[Data items]
☆ ☆ ☆

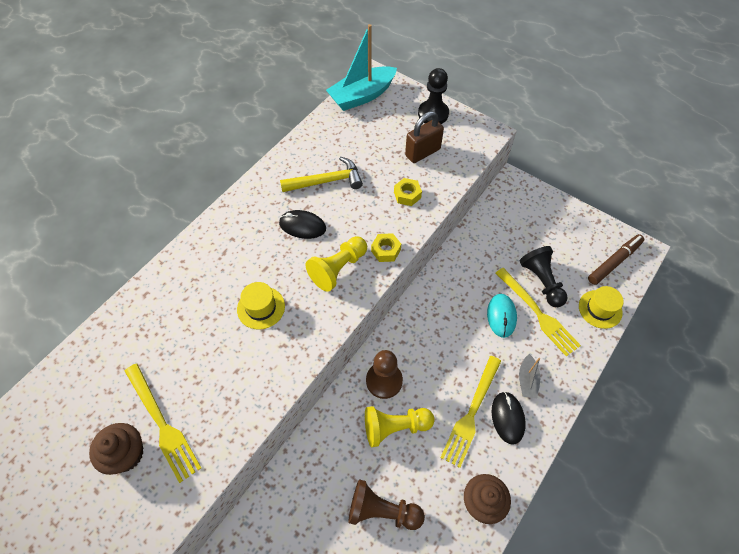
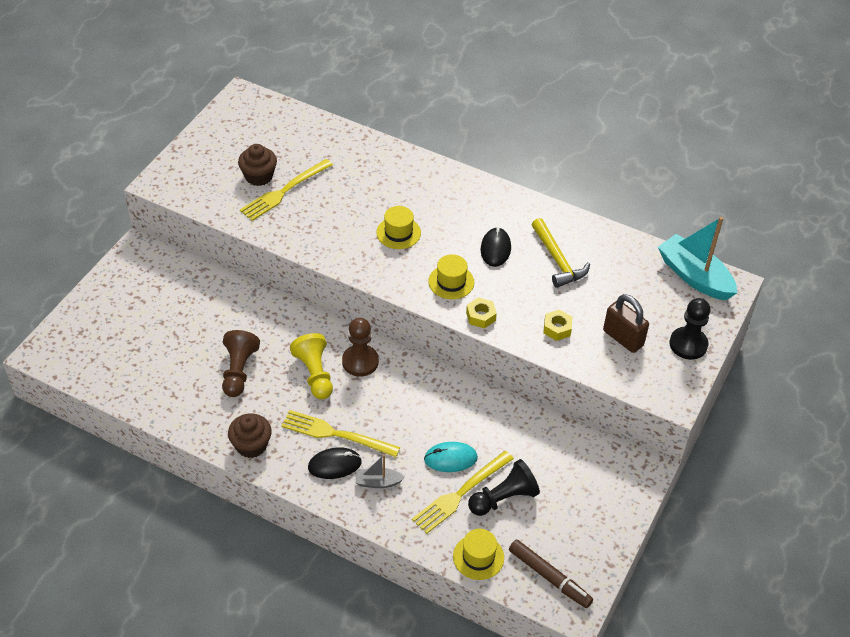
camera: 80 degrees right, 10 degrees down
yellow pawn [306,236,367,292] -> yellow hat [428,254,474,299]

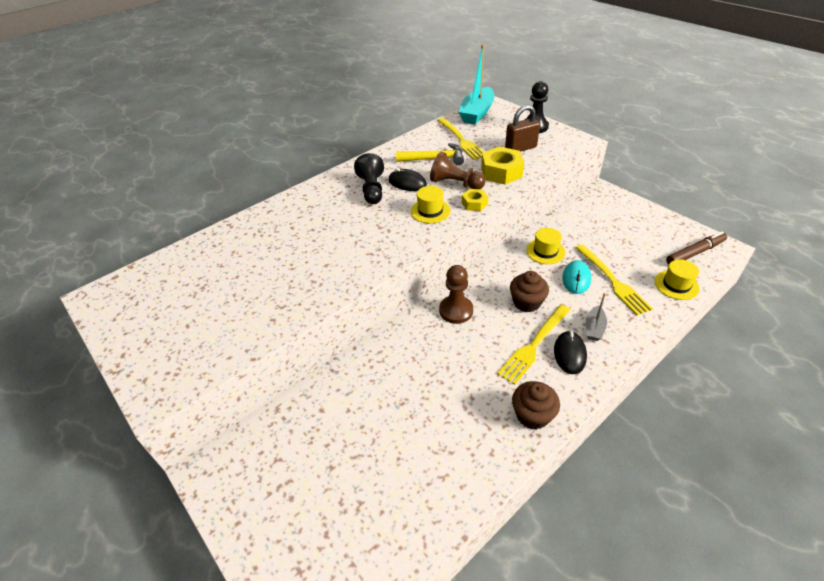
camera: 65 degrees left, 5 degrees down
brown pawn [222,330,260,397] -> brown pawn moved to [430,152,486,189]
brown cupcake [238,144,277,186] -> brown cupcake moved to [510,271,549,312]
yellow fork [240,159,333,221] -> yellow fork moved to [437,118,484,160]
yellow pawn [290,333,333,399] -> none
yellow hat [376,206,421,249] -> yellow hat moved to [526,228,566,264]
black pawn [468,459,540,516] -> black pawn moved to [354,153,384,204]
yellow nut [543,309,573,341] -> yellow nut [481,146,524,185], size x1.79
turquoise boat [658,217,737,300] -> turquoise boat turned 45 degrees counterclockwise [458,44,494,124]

☆ ☆ ☆

■ **Instructions for the task**
If a picture appears among the records, leave it out, and otherwise reproduce exactly every line from the first line through the one with "yellow hat [376,206,421,249]", both included.

■ **Response to this task**
camera: 80 degrees right, 10 degrees down
yellow pawn [306,236,367,292] -> yellow hat [428,254,474,299]

camera: 65 degrees left, 5 degrees down
brown pawn [222,330,260,397] -> brown pawn moved to [430,152,486,189]
brown cupcake [238,144,277,186] -> brown cupcake moved to [510,271,549,312]
yellow fork [240,159,333,221] -> yellow fork moved to [437,118,484,160]
yellow pawn [290,333,333,399] -> none
yellow hat [376,206,421,249] -> yellow hat moved to [526,228,566,264]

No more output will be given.